GIVEN PROBLEM - Find every line below that contains the string "tuplet" and copy each of those lines. Match case, so a version with different capitalization does not count.

== EXERCISE INPUT ==

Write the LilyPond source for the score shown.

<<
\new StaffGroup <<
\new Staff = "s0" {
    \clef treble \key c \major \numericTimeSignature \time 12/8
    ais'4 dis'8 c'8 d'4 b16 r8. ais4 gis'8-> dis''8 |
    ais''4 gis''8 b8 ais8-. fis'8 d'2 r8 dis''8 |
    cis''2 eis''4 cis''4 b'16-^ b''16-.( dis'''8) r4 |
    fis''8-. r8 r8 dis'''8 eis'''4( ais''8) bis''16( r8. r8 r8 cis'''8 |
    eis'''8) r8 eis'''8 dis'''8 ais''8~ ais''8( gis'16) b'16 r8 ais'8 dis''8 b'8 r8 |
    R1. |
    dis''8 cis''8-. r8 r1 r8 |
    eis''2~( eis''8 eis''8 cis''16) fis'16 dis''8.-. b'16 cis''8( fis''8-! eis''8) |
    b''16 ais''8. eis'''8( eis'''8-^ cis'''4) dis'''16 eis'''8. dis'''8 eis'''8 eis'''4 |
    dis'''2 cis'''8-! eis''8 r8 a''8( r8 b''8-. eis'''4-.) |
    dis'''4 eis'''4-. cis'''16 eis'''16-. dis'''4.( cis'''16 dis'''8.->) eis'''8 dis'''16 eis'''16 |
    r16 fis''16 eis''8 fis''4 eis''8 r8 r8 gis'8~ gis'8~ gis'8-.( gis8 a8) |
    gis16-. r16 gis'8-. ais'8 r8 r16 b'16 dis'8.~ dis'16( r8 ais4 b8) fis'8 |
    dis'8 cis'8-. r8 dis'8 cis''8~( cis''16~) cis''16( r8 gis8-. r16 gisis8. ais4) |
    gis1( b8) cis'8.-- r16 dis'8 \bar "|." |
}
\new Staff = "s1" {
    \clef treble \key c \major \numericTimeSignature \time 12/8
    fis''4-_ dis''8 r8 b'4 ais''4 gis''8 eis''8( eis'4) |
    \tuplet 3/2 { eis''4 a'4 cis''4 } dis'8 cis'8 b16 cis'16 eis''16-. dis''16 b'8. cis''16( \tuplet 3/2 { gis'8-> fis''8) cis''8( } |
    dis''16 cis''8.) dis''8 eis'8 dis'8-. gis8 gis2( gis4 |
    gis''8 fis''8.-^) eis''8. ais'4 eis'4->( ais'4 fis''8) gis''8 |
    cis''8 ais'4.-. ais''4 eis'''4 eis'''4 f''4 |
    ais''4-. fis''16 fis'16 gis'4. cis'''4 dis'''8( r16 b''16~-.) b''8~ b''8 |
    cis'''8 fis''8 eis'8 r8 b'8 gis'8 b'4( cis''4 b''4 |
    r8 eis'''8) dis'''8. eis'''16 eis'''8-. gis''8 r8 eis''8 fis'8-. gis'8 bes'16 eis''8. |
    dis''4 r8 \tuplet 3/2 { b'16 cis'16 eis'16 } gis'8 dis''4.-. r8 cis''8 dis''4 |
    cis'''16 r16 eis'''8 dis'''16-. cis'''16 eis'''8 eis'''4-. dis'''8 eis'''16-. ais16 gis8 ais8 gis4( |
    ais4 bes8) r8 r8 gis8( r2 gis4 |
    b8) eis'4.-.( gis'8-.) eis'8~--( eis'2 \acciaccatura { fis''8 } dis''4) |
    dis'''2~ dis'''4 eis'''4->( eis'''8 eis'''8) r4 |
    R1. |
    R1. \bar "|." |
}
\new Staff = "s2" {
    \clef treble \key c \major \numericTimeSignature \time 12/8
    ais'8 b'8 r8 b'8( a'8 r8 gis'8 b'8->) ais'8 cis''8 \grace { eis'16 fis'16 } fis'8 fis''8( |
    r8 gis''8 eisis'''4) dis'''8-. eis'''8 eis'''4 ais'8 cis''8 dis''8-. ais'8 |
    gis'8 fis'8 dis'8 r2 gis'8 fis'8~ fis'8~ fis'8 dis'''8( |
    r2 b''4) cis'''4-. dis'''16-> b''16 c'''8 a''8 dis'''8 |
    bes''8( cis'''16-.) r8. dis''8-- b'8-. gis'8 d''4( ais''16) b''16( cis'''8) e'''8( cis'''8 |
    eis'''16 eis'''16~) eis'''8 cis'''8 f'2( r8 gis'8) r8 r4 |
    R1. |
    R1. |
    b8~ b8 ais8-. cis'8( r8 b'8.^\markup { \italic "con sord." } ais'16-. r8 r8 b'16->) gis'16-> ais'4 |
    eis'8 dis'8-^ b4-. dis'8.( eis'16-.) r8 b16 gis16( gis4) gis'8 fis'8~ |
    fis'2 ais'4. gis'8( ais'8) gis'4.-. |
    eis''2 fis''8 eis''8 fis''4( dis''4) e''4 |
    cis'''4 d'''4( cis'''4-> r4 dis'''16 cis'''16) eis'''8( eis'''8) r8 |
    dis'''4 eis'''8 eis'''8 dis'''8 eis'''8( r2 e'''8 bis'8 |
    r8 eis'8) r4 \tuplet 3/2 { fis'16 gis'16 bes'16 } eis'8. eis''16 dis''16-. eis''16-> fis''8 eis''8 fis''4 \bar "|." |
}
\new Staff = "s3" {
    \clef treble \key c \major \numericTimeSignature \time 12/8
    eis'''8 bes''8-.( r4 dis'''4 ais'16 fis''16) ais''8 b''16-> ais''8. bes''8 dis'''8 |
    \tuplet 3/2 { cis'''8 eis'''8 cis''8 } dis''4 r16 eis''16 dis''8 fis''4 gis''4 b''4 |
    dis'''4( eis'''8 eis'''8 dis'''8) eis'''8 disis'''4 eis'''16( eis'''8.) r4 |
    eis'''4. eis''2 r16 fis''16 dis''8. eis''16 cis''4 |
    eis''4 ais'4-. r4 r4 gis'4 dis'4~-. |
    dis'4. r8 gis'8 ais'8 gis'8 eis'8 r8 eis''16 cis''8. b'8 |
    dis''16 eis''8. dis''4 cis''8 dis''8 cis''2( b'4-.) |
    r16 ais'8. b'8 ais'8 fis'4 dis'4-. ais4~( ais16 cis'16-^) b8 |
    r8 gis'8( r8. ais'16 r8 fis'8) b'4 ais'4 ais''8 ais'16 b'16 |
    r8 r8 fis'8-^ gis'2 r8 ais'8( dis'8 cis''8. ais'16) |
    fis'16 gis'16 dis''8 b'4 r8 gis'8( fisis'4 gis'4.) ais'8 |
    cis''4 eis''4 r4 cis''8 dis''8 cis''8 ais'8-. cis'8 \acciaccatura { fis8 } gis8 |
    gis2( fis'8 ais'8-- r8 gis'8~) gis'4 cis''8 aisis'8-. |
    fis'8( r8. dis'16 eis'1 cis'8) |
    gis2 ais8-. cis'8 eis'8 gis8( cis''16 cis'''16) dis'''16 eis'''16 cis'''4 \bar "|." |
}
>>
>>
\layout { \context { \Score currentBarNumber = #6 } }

===

FINISHED ANSWER -
    \tuplet 3/2 { eis''4 a'4 cis''4 } dis'8 cis'8 b16 cis'16 eis''16-. dis''16 b'8. cis''16( \tuplet 3/2 { gis'8-> fis''8) cis''8( } |
    dis''4 r8 \tuplet 3/2 { b'16 cis'16 eis'16 } gis'8 dis''4.-. r8 cis''8 dis''4 |
    r8 eis'8) r4 \tuplet 3/2 { fis'16 gis'16 bes'16 } eis'8. eis''16 dis''16-. eis''16-> fis''8 eis''8 fis''4 \bar "|." |
    \tuplet 3/2 { cis'''8 eis'''8 cis''8 } dis''4 r16 eis''16 dis''8 fis''4 gis''4 b''4 |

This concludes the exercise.